----- Available data

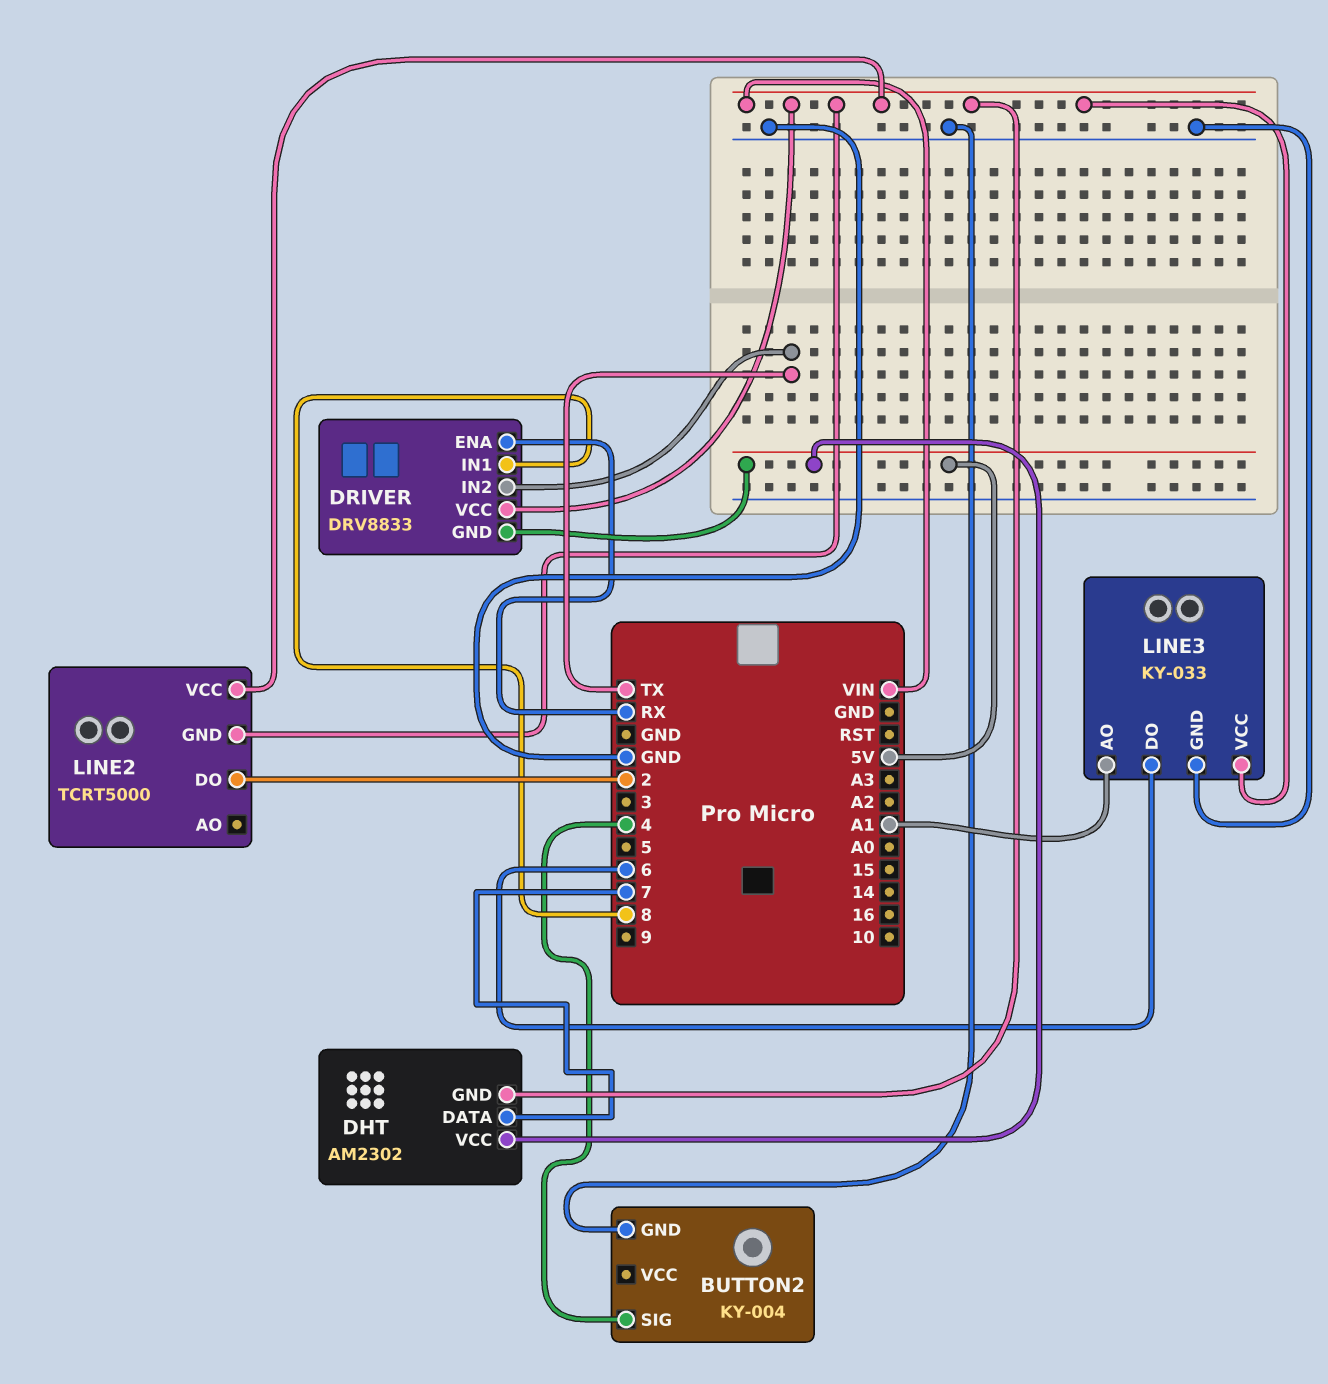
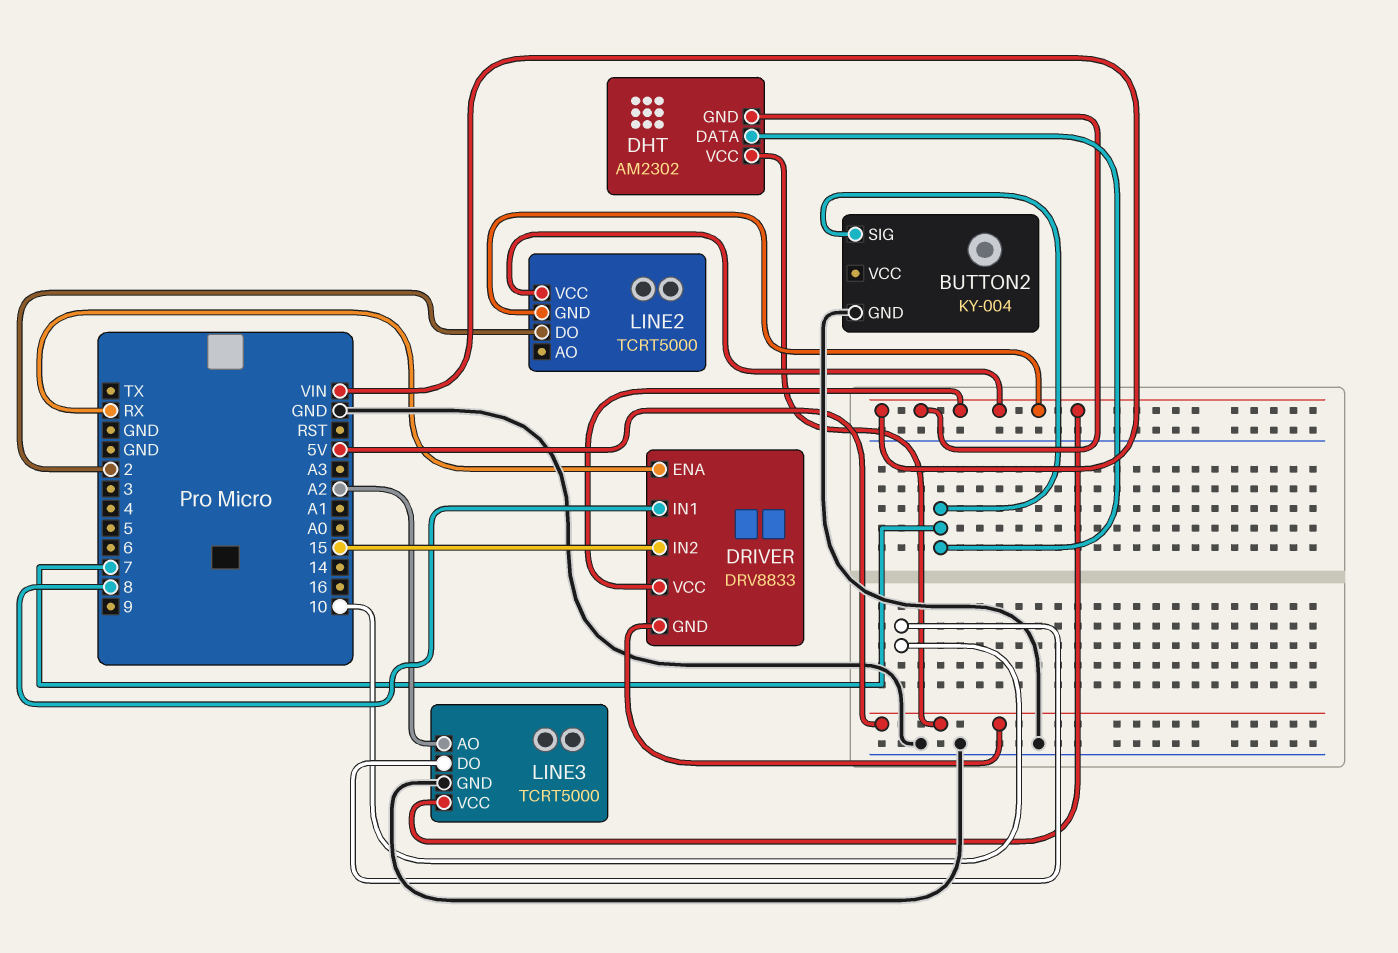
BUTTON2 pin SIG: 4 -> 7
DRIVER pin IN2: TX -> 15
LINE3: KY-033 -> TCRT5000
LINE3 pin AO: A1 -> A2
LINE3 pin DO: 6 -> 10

----------
----- Available data

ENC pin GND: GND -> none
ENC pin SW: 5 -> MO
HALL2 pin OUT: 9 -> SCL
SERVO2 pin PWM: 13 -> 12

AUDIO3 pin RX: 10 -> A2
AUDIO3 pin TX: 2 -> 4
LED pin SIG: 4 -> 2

----------

What is required: Above this task is a listing. Restate, word for word and with nothing added, the lines from the one with "BUTTON2 pin SIG: 4 -> 7" through the one with "LINE3 pin DO: 6 -> 10".

Completed exercise:
BUTTON2 pin SIG: 4 -> 7
DRIVER pin IN2: TX -> 15
LINE3: KY-033 -> TCRT5000
LINE3 pin AO: A1 -> A2
LINE3 pin DO: 6 -> 10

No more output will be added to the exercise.